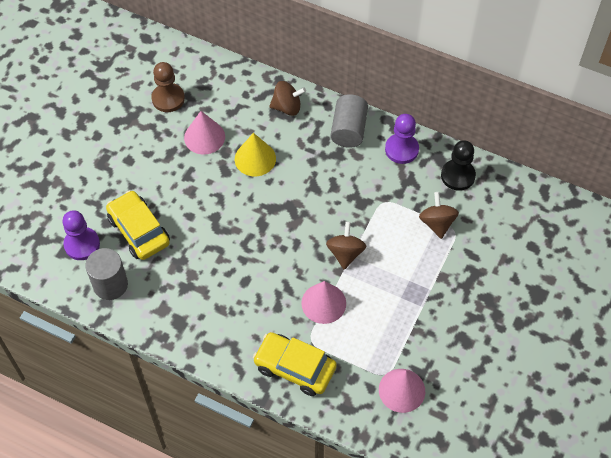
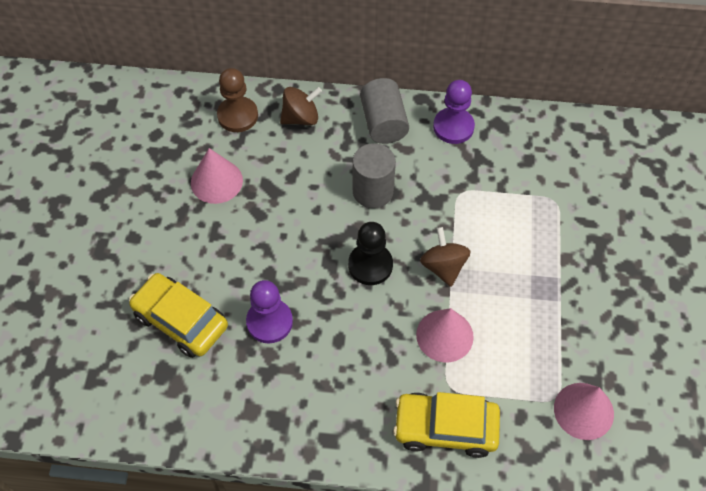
camera: 20 degrees left, 0 degrees up
purple pawn [62,210,100,260] -> purple pawn moved to [246,280,293,343]
grey cylinder [85,248,128,300] -> grey cylinder moved to [353,143,396,208]
brown pawn [151,62,185,112] -> brown pawn moved to [217,68,258,132]
yellow cone [235,133,276,176] -> none
brown spinning top [419,192,459,239] -> none
black pawn [441,140,476,191] -> black pawn moved to [348,222,393,285]

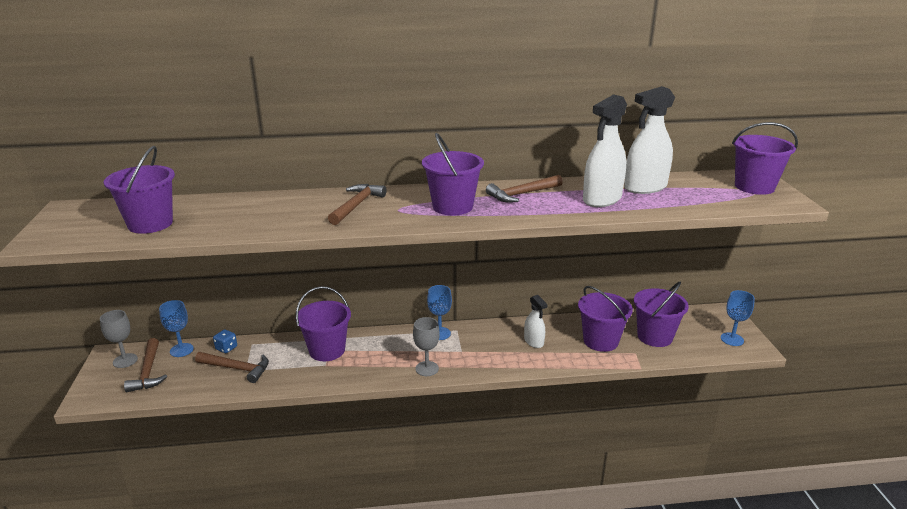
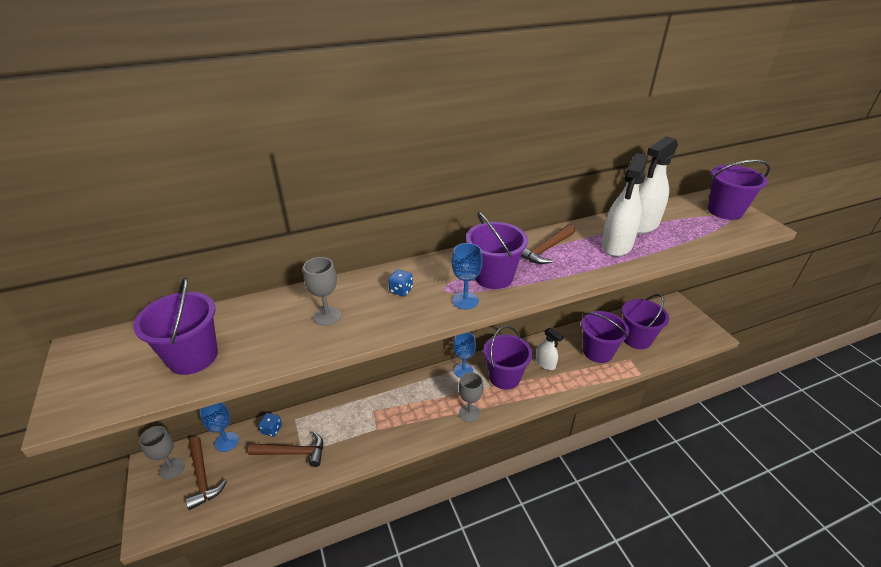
camera: 15 degrees left, 10 degrees up
purple bucket [296,286,351,361] -> purple bucket moved to [483,326,532,390]
brown hammer [328,184,387,225] -> blue dice [388,269,413,297]
blue goblet [721,290,755,346] -> blue goblet moved to [452,243,483,310]
none -> grey goblet [303,257,341,326]

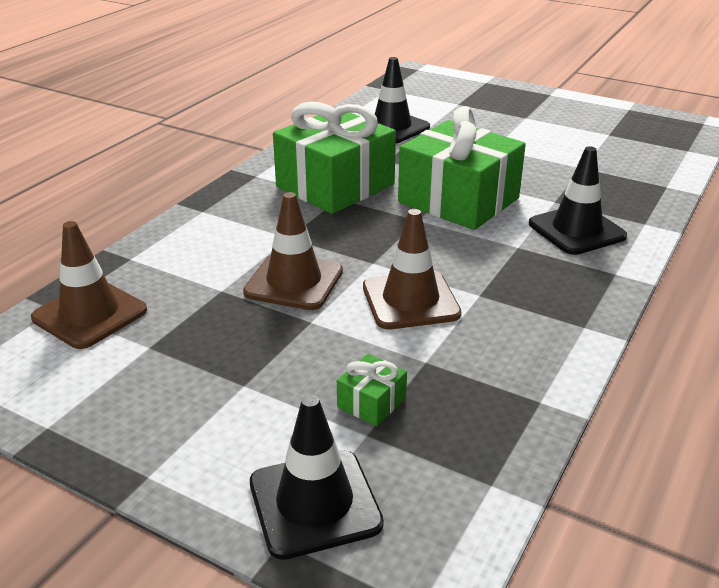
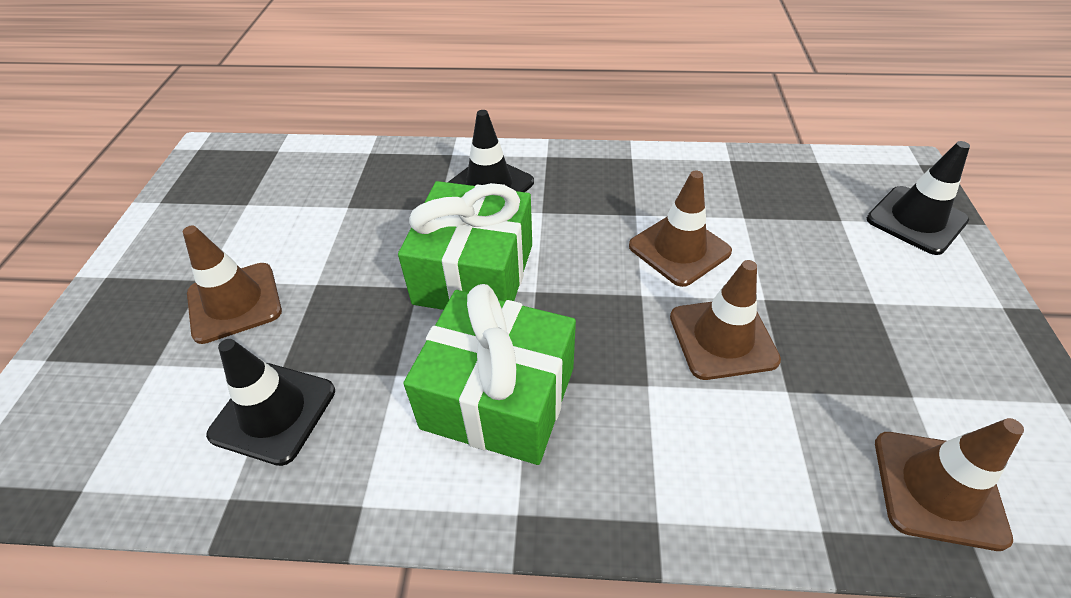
camera: 115 degrees left, 15 degrees up
green gift [337,354,407,426] -> none
none -> brown traffic cone [183,226,282,344]

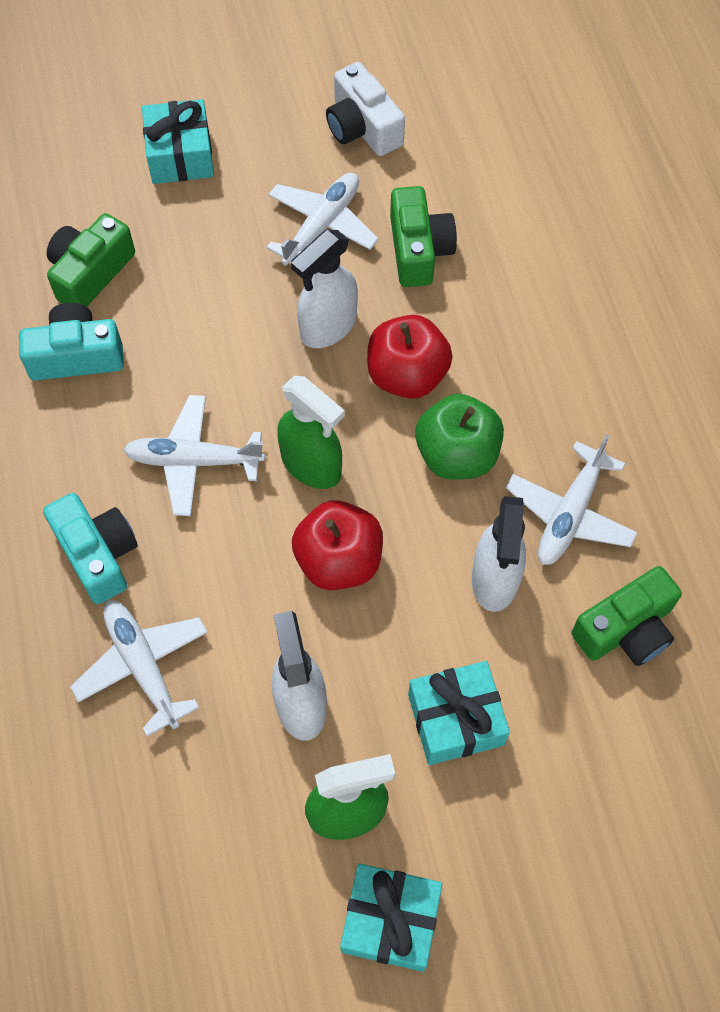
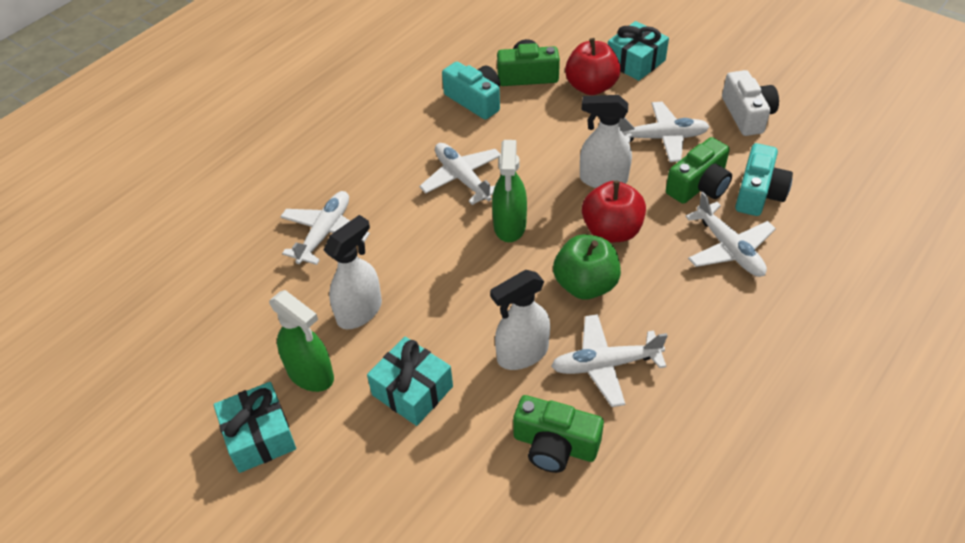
camera: 55 degrees right, 15 degrees down
turquoise camera [43,493,138,604] -> turquoise camera moved to [735,143,793,216]
red apple [292,500,383,590] -> red apple moved to [565,38,621,95]
white camera [326,62,405,156] -> white camera turned 150 degrees clockwise [722,70,779,136]
none -> white plane [685,192,776,277]

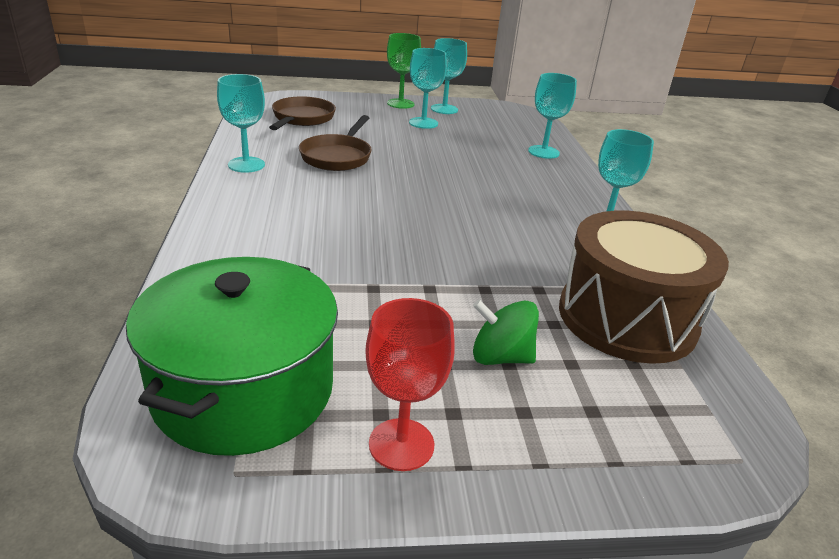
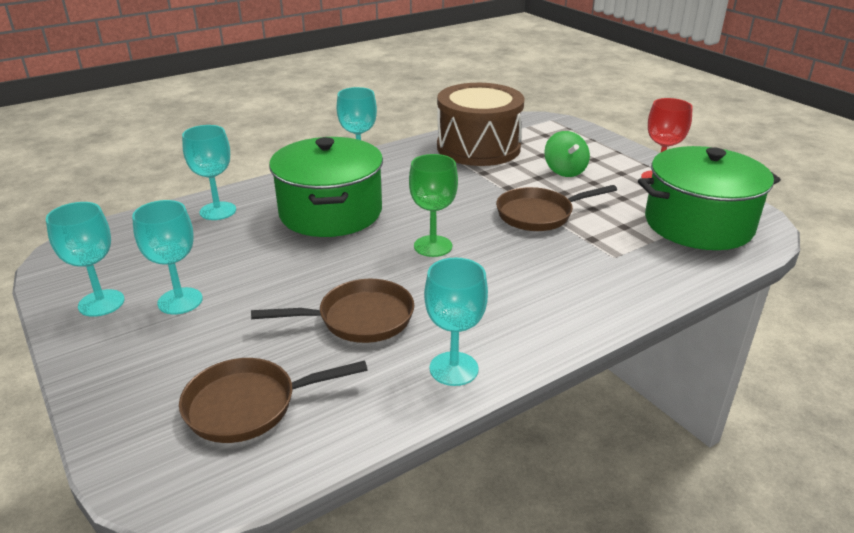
camera: 115 degrees left, 0 degrees up
green goblet [387,33,421,109] -> green goblet moved to [409,154,458,257]
none -> green pot [269,137,383,237]
none -> brown pan [496,185,617,231]

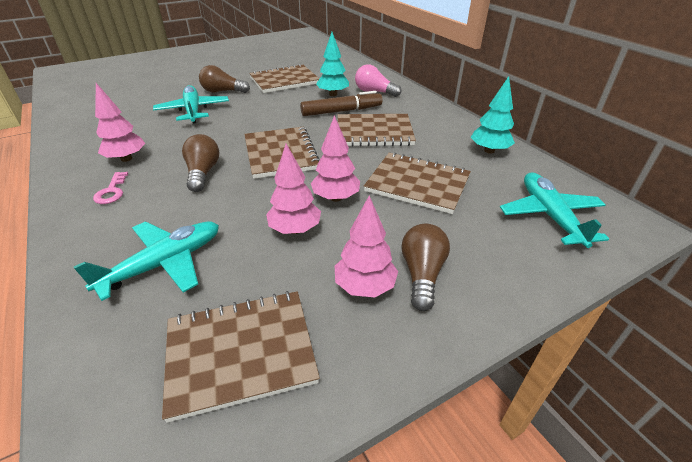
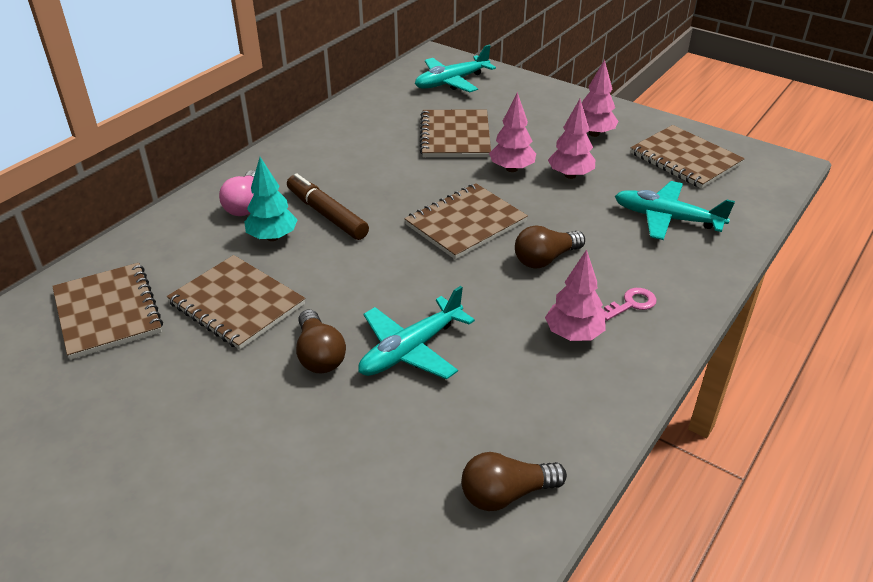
camera: 115 degrees left, 0 degrees up
brown notebook [338,114,416,147] -> brown notebook moved to [52,263,163,360]
brown light bulb [401,224,450,311] -> brown light bulb moved to [461,452,567,511]
turquoise tree [471,76,515,154] -> none

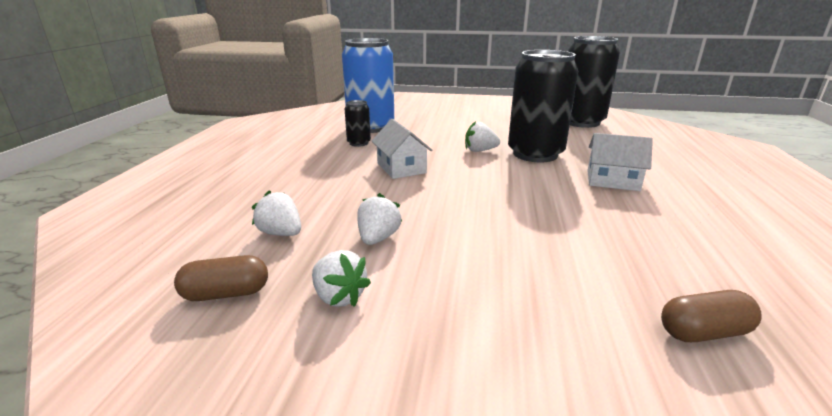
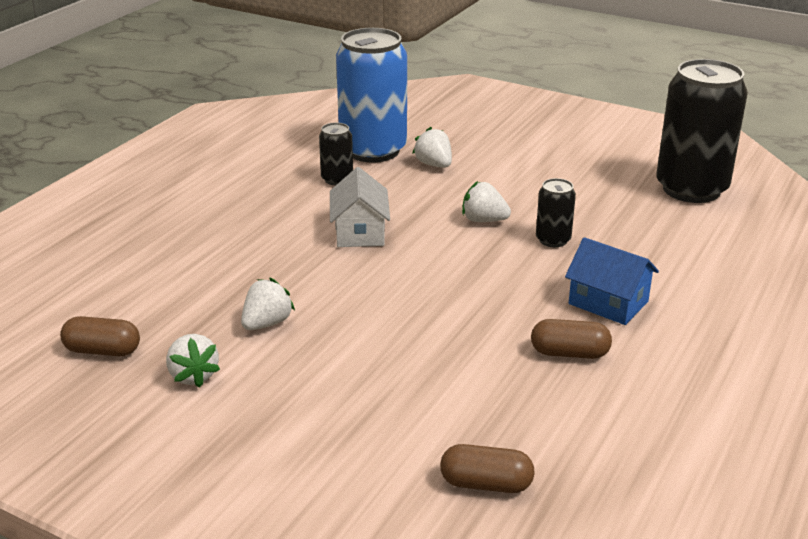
camera: 20 degrees right, 5 degrees up
white strawberry [252,190,301,236] -> white strawberry moved to [412,127,452,168]
black can [508,50,578,162] -> black can [536,178,576,247], size x0.45
white house [588,133,653,191] -> blue house [565,237,659,325]
none -> brown capsule [531,319,612,359]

----------------

### REQUIREMENT
All entries must be output unchanged, with every picture omitted.

### TASK RESPONSE
camera: 20 degrees left, 0 degrees up
purple pawn [62,210,100,260] -> purple pawn moved to [246,280,293,343]
grey cylinder [85,248,128,300] -> grey cylinder moved to [353,143,396,208]
brown pawn [151,62,185,112] -> brown pawn moved to [217,68,258,132]
yellow cone [235,133,276,176] -> none
brown spinning top [419,192,459,239] -> none
black pawn [441,140,476,191] -> black pawn moved to [348,222,393,285]

camera: 15 degrees left, 10 degrees up
purple bucket [296,286,351,361] -> purple bucket moved to [483,326,532,390]
brown hammer [328,184,387,225] -> blue dice [388,269,413,297]
blue goblet [721,290,755,346] -> blue goblet moved to [452,243,483,310]
none -> grey goblet [303,257,341,326]

camera: 115 degrees left, 15 degrees up
green gift [337,354,407,426] -> none
none -> brown traffic cone [183,226,282,344]

camera: 55 degrees right, 15 degrees down
turquoise camera [43,493,138,604] -> turquoise camera moved to [735,143,793,216]
red apple [292,500,383,590] -> red apple moved to [565,38,621,95]
white camera [326,62,405,156] -> white camera turned 150 degrees clockwise [722,70,779,136]
none -> white plane [685,192,776,277]

camera: 115 degrees left, 0 degrees up
green goblet [387,33,421,109] -> green goblet moved to [409,154,458,257]
none -> green pot [269,137,383,237]
none -> brown pan [496,185,617,231]

camera: 115 degrees left, 0 degrees up
brown notebook [338,114,416,147] -> brown notebook moved to [52,263,163,360]
brown light bulb [401,224,450,311] -> brown light bulb moved to [461,452,567,511]
turquoise tree [471,76,515,154] -> none

camera: 20 degrees right, 5 degrees up
white strawberry [252,190,301,236] -> white strawberry moved to [412,127,452,168]
black can [508,50,578,162] -> black can [536,178,576,247], size x0.45
white house [588,133,653,191] -> blue house [565,237,659,325]
none -> brown capsule [531,319,612,359]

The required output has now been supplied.